_WHAT YOU NEED TO DO_:
Search the listing for the string "lime" and copy every line that contains it.

_SOURCE DATA_:
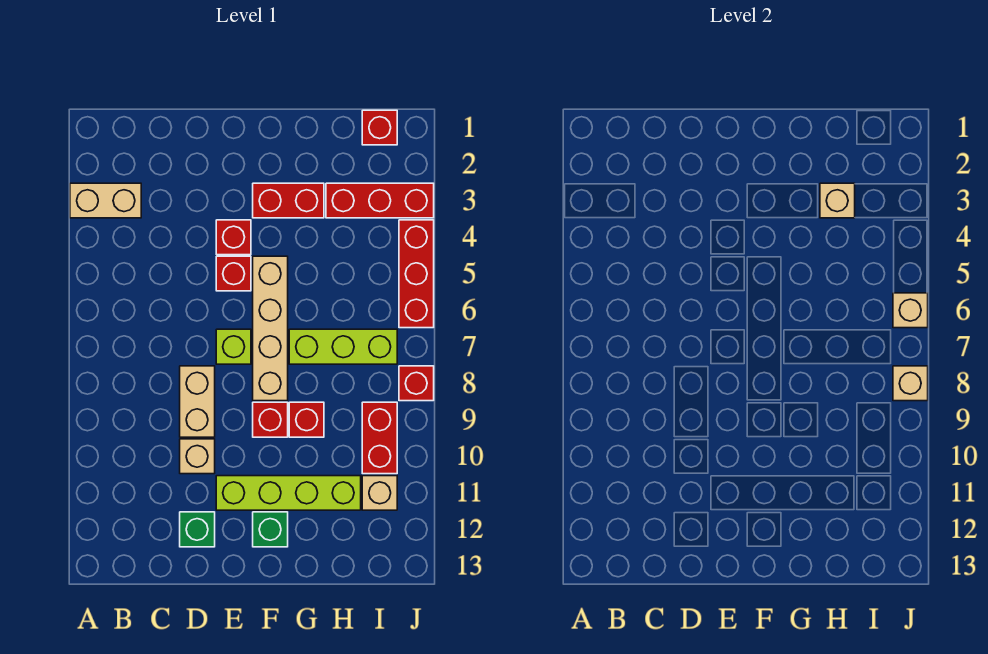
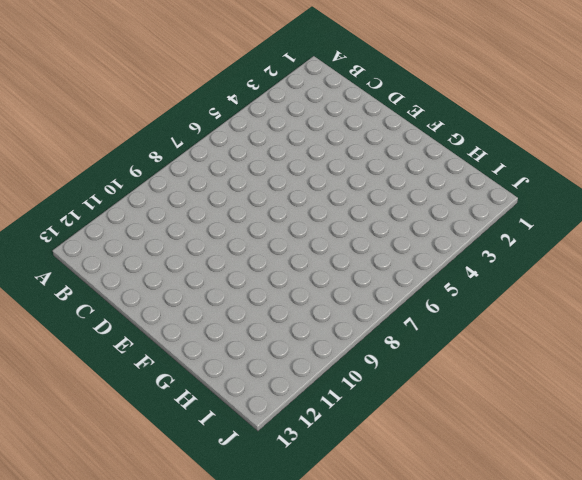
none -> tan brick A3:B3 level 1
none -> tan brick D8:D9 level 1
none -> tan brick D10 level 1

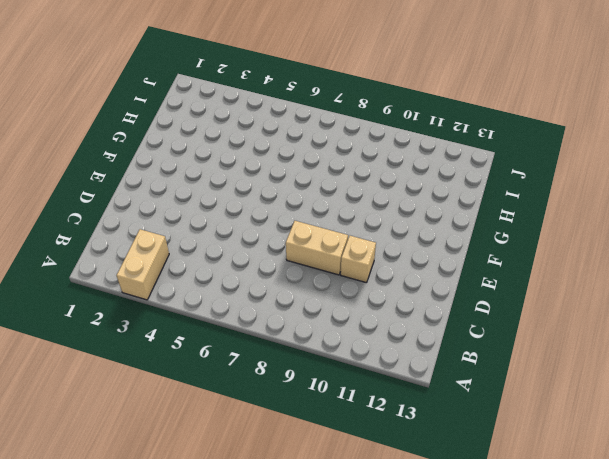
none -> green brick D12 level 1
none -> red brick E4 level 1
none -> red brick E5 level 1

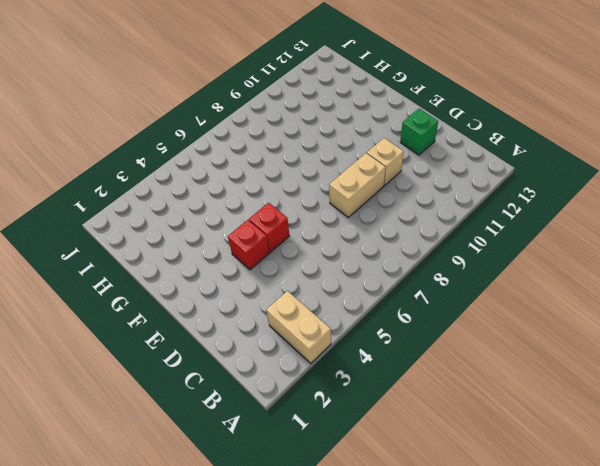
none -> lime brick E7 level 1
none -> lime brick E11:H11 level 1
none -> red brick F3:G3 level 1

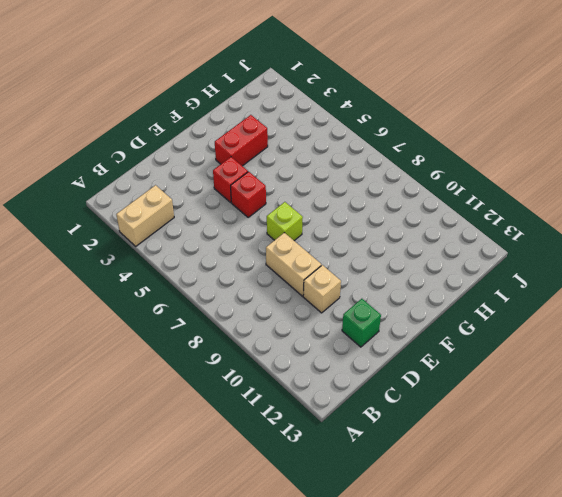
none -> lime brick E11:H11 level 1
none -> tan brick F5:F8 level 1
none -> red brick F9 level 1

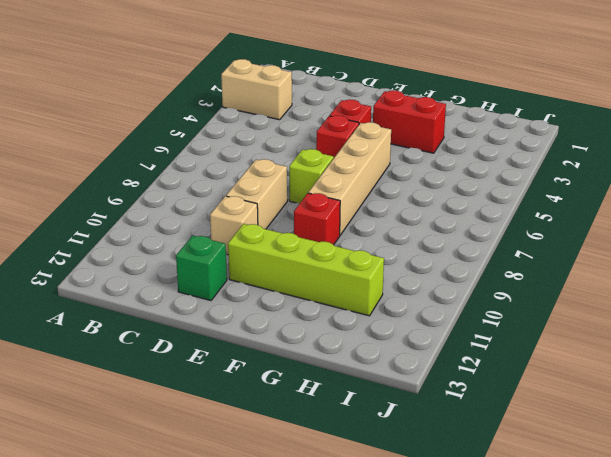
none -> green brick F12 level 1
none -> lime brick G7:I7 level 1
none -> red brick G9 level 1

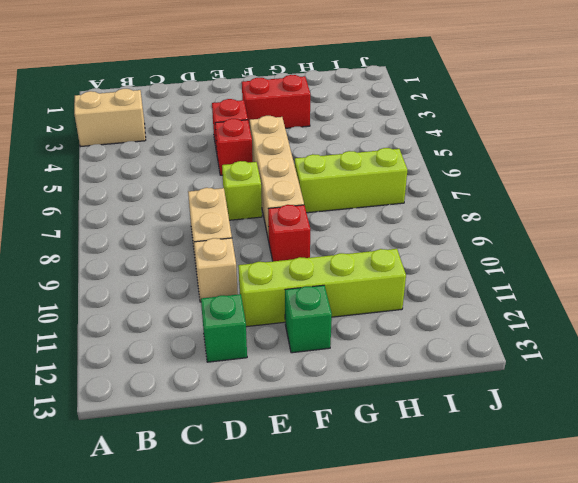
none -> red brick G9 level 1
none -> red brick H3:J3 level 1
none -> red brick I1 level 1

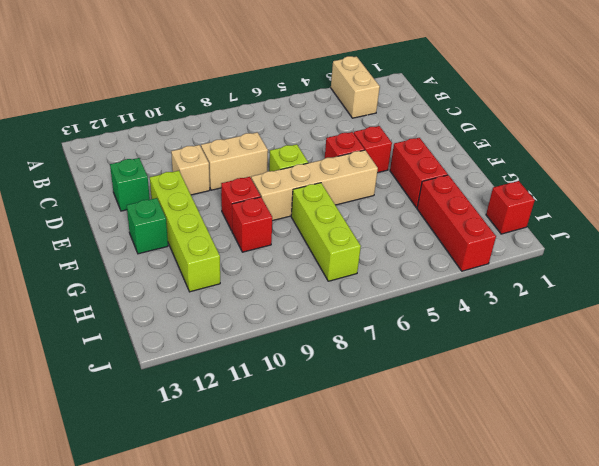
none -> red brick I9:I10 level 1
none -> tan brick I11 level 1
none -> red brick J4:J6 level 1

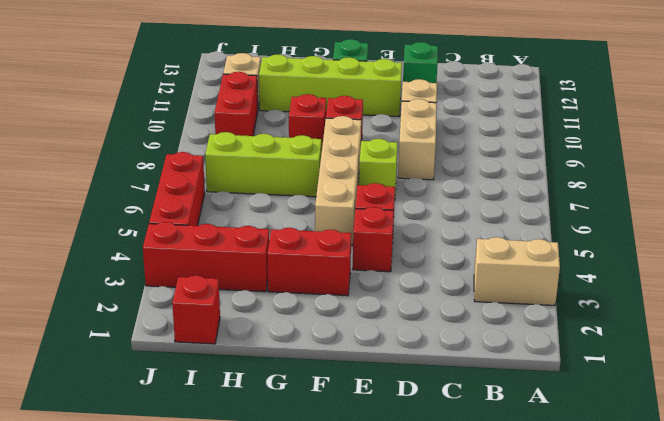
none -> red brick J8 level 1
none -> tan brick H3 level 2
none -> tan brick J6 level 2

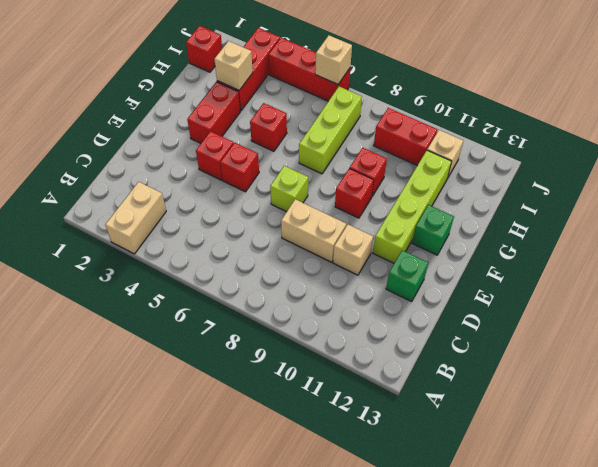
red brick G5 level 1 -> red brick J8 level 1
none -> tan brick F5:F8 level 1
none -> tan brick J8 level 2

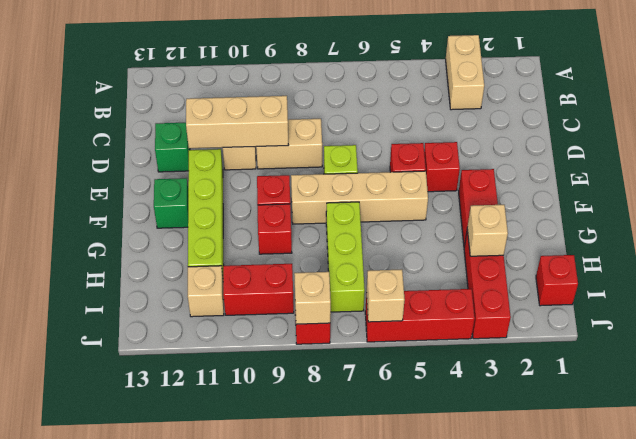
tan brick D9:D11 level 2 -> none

---

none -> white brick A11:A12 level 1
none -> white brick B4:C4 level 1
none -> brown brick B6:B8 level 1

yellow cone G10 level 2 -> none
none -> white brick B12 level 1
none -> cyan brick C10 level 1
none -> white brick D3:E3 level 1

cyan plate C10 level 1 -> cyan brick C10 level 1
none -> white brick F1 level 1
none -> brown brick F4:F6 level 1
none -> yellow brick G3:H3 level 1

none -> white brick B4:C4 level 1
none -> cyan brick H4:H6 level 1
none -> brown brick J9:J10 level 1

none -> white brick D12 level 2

--

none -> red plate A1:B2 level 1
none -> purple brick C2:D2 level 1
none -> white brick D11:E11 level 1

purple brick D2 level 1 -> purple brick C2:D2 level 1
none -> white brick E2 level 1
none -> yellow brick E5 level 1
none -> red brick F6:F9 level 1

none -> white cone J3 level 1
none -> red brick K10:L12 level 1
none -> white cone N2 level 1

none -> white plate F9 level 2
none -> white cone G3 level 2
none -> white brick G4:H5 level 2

_TASK RESULT_:
none -> lime brick E7 level 1
none -> lime brick E11:H11 level 1
none -> lime brick E11:H11 level 1
none -> lime brick G7:I7 level 1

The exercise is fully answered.